**Problem requirements:**
On every line of the listing, check for "green"; copy the lines that have it.

**Provided material:**
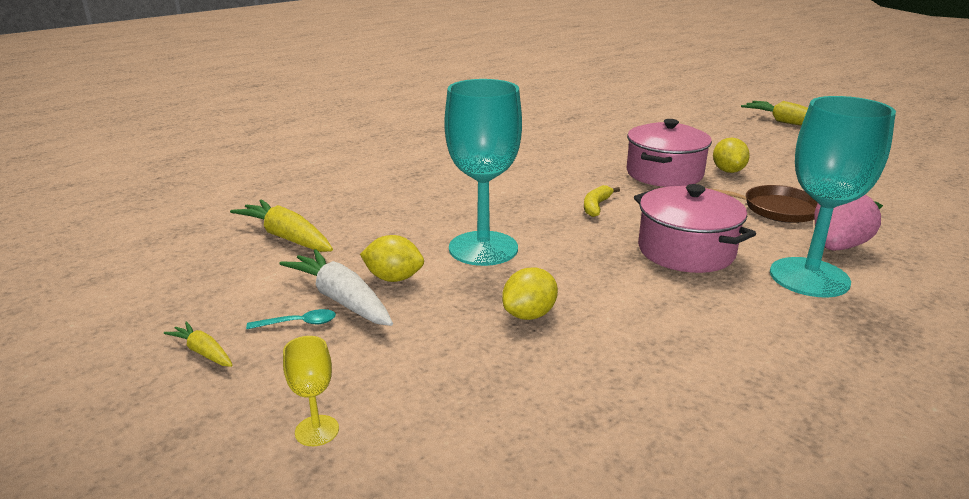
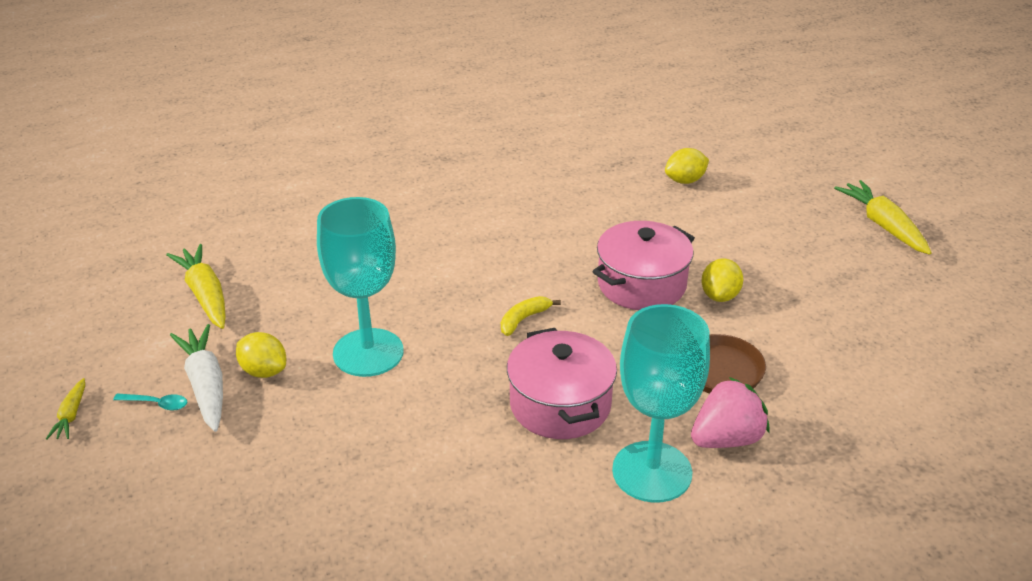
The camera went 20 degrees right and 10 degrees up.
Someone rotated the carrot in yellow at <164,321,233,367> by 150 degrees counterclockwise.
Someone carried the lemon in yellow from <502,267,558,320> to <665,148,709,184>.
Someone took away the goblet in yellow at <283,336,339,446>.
--
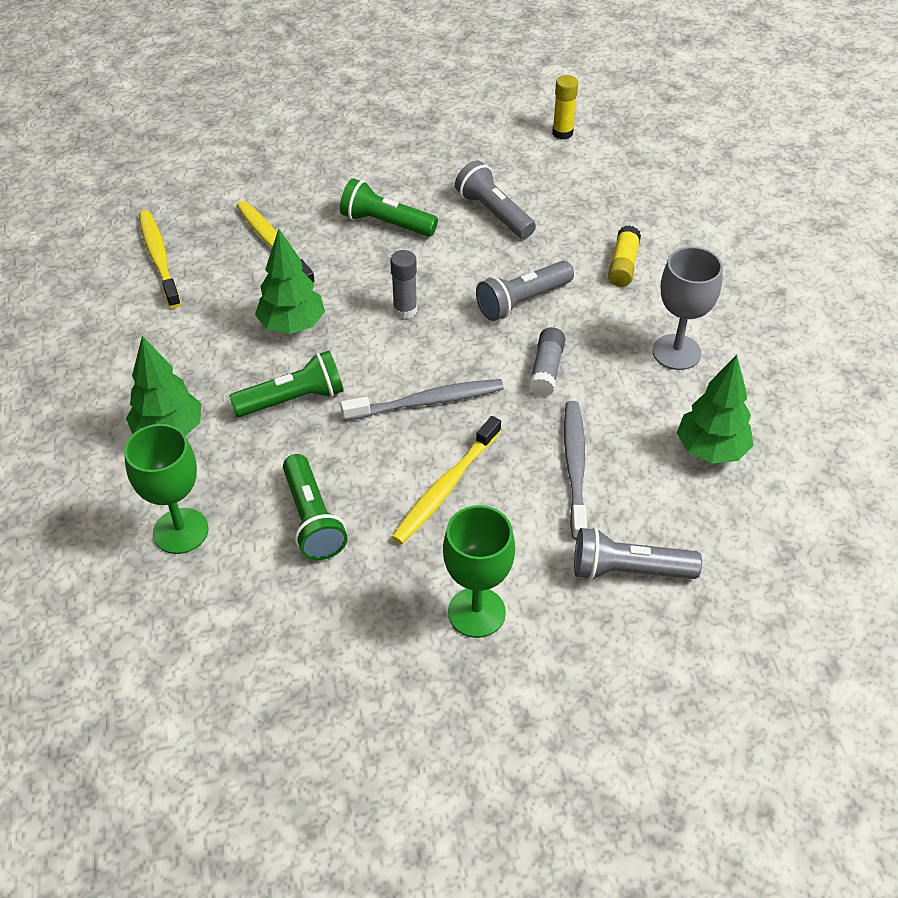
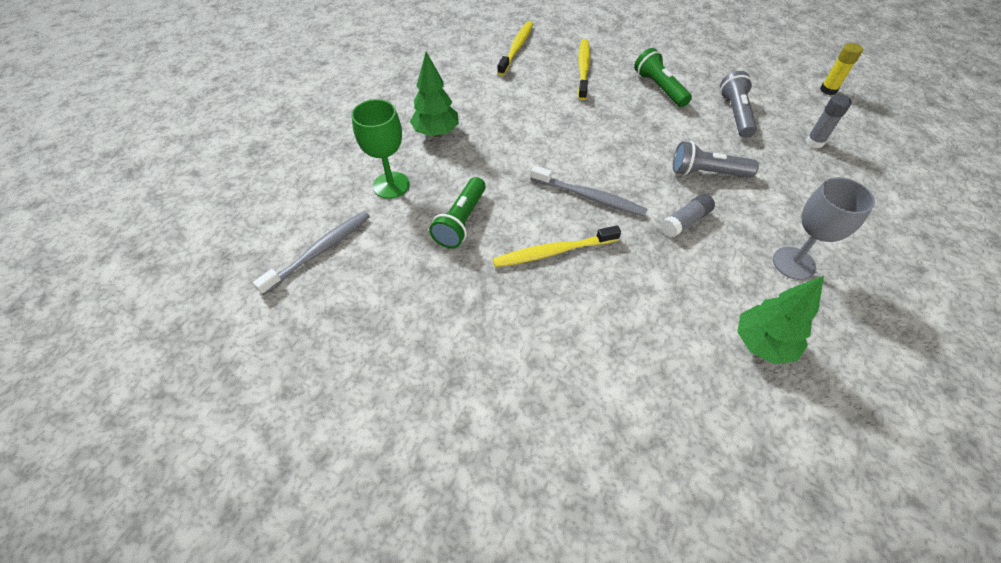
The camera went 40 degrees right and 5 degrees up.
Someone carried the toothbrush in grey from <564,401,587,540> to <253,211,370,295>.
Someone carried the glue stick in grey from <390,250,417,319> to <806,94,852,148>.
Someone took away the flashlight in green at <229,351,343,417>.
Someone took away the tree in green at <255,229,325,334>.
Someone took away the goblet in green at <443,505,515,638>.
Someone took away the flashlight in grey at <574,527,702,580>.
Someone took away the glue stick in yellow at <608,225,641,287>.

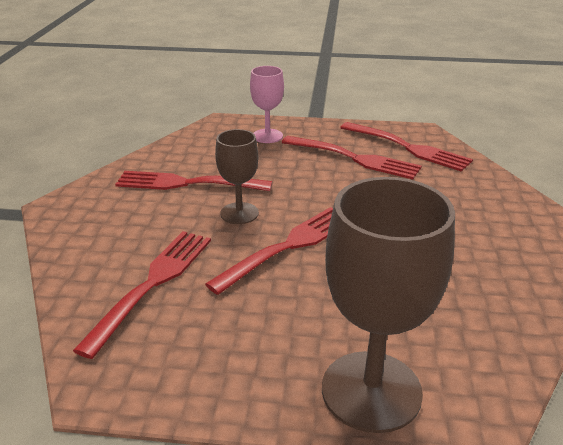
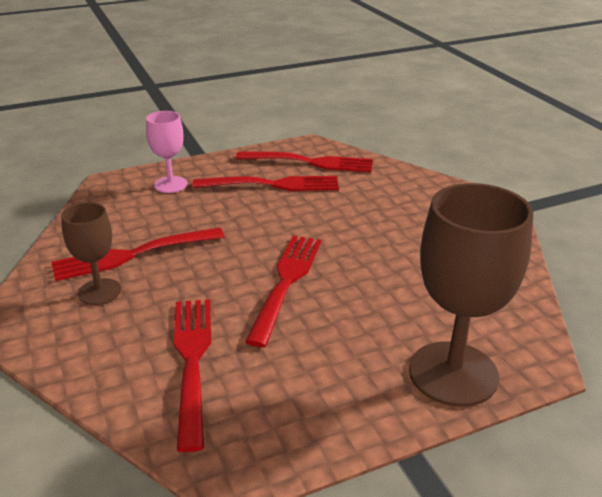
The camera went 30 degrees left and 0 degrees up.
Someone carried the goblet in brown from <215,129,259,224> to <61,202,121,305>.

**Finished task:**
Someone took away the flashlight in green at <229,351,343,417>.
Someone took away the tree in green at <255,229,325,334>.
Someone took away the goblet in green at <443,505,515,638>.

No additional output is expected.